### TASK DESCRIPTION
Copy out every line of the material below, character for character, apart from the pictures.

### GIVEN INFORMATION
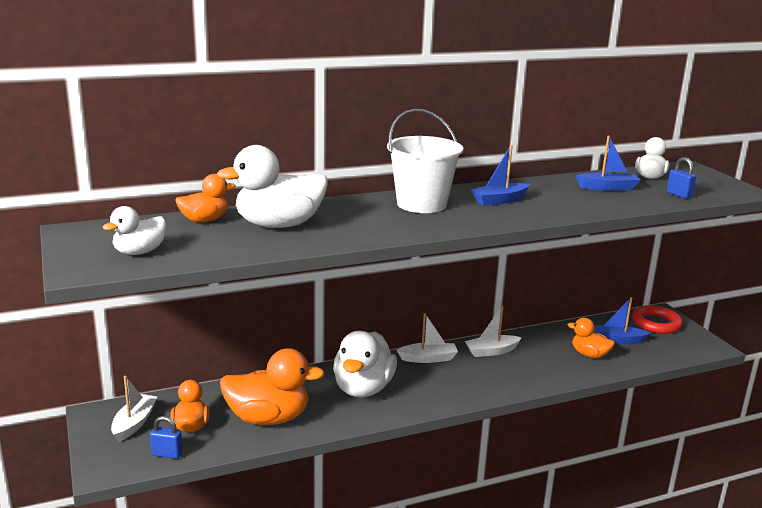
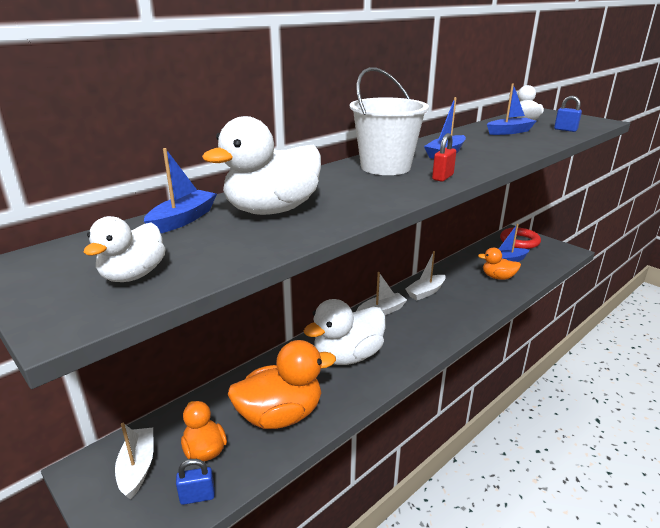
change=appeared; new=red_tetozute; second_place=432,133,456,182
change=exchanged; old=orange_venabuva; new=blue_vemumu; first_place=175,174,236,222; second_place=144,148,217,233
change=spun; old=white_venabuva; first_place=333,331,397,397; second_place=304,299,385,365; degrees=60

### SOLUTION FOR THIS PROBLEM
change=appeared; new=red_tetozute; second_place=432,133,456,182
change=exchanged; old=orange_venabuva; new=blue_vemumu; first_place=175,174,236,222; second_place=144,148,217,233
change=spun; old=white_venabuva; first_place=333,331,397,397; second_place=304,299,385,365; degrees=60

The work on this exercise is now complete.